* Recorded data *
★ ★ ★ ★ ★

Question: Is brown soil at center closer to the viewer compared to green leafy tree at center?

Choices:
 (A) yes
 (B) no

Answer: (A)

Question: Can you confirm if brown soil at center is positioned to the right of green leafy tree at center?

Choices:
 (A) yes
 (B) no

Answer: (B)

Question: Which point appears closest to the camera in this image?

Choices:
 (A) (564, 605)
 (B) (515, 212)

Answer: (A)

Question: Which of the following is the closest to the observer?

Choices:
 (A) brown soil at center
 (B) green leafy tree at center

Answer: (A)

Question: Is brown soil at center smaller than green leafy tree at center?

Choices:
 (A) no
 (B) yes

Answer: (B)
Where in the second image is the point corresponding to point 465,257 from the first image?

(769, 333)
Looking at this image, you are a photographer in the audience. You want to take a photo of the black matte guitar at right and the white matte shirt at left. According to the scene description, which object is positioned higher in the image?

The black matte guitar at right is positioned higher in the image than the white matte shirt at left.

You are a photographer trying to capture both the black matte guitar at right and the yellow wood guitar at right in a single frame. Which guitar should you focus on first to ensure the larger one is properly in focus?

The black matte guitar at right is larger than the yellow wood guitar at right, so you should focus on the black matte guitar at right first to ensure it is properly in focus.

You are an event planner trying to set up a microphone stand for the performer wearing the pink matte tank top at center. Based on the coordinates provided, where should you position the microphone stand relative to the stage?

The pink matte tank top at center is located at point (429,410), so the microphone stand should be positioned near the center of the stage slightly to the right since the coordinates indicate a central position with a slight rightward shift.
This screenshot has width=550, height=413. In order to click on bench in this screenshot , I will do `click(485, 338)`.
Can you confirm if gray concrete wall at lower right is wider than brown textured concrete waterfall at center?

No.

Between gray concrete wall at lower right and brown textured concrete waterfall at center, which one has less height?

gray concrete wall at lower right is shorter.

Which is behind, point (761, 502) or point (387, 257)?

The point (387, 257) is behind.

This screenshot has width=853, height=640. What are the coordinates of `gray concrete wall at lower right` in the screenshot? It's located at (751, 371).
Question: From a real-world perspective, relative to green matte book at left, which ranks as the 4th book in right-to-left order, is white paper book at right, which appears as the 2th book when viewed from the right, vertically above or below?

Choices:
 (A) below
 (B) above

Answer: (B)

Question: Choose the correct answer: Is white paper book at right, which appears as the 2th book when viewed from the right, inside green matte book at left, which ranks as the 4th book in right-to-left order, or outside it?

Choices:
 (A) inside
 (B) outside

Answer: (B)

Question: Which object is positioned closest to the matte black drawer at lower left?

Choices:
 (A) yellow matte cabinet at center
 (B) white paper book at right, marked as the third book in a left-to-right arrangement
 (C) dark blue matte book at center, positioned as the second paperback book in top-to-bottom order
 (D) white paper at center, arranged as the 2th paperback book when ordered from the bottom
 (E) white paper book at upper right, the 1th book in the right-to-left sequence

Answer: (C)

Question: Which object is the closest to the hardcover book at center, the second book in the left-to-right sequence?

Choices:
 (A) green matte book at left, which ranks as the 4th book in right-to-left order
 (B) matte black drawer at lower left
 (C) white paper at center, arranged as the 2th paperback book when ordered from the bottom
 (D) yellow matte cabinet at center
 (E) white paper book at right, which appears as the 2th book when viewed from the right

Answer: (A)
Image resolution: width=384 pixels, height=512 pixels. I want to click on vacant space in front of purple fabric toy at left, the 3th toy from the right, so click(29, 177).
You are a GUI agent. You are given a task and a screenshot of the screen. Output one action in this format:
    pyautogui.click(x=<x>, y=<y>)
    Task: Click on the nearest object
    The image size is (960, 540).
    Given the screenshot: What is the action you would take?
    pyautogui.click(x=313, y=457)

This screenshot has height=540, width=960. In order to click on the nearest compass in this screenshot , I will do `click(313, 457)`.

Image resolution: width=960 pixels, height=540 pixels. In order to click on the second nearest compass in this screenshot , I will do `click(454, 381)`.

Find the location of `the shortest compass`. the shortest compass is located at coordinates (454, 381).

★ ★ ★ ★ ★

* Work to be completed *
Reproduce the recorded data above in full, word for word and line for line.

* Correct response *
Question: Is brown soil at center closer to the viewer compared to green leafy tree at center?

Choices:
 (A) yes
 (B) no

Answer: (A)

Question: Can you confirm if brown soil at center is positioned to the right of green leafy tree at center?

Choices:
 (A) yes
 (B) no

Answer: (B)

Question: Which point appears closest to the camera in this image?

Choices:
 (A) (564, 605)
 (B) (515, 212)

Answer: (A)

Question: Which of the following is the closest to the observer?

Choices:
 (A) brown soil at center
 (B) green leafy tree at center

Answer: (A)

Question: Is brown soil at center smaller than green leafy tree at center?

Choices:
 (A) no
 (B) yes

Answer: (B)
Where in the second image is the point corresponding to point 465,257 from the first image?

(769, 333)
Looking at this image, you are a photographer in the audience. You want to take a photo of the black matte guitar at right and the white matte shirt at left. According to the scene description, which object is positioned higher in the image?

The black matte guitar at right is positioned higher in the image than the white matte shirt at left.

You are a photographer trying to capture both the black matte guitar at right and the yellow wood guitar at right in a single frame. Which guitar should you focus on first to ensure the larger one is properly in focus?

The black matte guitar at right is larger than the yellow wood guitar at right, so you should focus on the black matte guitar at right first to ensure it is properly in focus.

You are an event planner trying to set up a microphone stand for the performer wearing the pink matte tank top at center. Based on the coordinates provided, where should you position the microphone stand relative to the stage?

The pink matte tank top at center is located at point (429,410), so the microphone stand should be positioned near the center of the stage slightly to the right since the coordinates indicate a central position with a slight rightward shift.
This screenshot has width=550, height=413. In order to click on bench in this screenshot , I will do `click(485, 338)`.
Can you confirm if gray concrete wall at lower right is wider than brown textured concrete waterfall at center?

No.

Between gray concrete wall at lower right and brown textured concrete waterfall at center, which one has less height?

gray concrete wall at lower right is shorter.

Which is behind, point (761, 502) or point (387, 257)?

The point (387, 257) is behind.

This screenshot has width=853, height=640. What are the coordinates of `gray concrete wall at lower right` in the screenshot? It's located at (751, 371).
Question: From a real-world perspective, relative to green matte book at left, which ranks as the 4th book in right-to-left order, is white paper book at right, which appears as the 2th book when viewed from the right, vertically above or below?

Choices:
 (A) below
 (B) above

Answer: (B)

Question: Choose the correct answer: Is white paper book at right, which appears as the 2th book when viewed from the right, inside green matte book at left, which ranks as the 4th book in right-to-left order, or outside it?

Choices:
 (A) inside
 (B) outside

Answer: (B)

Question: Which object is positioned closest to the matte black drawer at lower left?

Choices:
 (A) yellow matte cabinet at center
 (B) white paper book at right, marked as the third book in a left-to-right arrangement
 (C) dark blue matte book at center, positioned as the second paperback book in top-to-bottom order
 (D) white paper at center, arranged as the 2th paperback book when ordered from the bottom
 (E) white paper book at upper right, the 1th book in the right-to-left sequence

Answer: (C)

Question: Which object is the closest to the hardcover book at center, the second book in the left-to-right sequence?

Choices:
 (A) green matte book at left, which ranks as the 4th book in right-to-left order
 (B) matte black drawer at lower left
 (C) white paper at center, arranged as the 2th paperback book when ordered from the bottom
 (D) yellow matte cabinet at center
 (E) white paper book at right, which appears as the 2th book when viewed from the right

Answer: (A)
Image resolution: width=384 pixels, height=512 pixels. I want to click on vacant space in front of purple fabric toy at left, the 3th toy from the right, so click(29, 177).
You are a GUI agent. You are given a task and a screenshot of the screen. Output one action in this format:
    pyautogui.click(x=<x>, y=<y>)
    Task: Click on the nearest object
    The image size is (960, 540).
    Given the screenshot: What is the action you would take?
    pyautogui.click(x=313, y=457)

This screenshot has height=540, width=960. In order to click on the nearest compass in this screenshot , I will do `click(313, 457)`.

Image resolution: width=960 pixels, height=540 pixels. In order to click on the second nearest compass in this screenshot , I will do `click(454, 381)`.

Find the location of `the shortest compass`. the shortest compass is located at coordinates (454, 381).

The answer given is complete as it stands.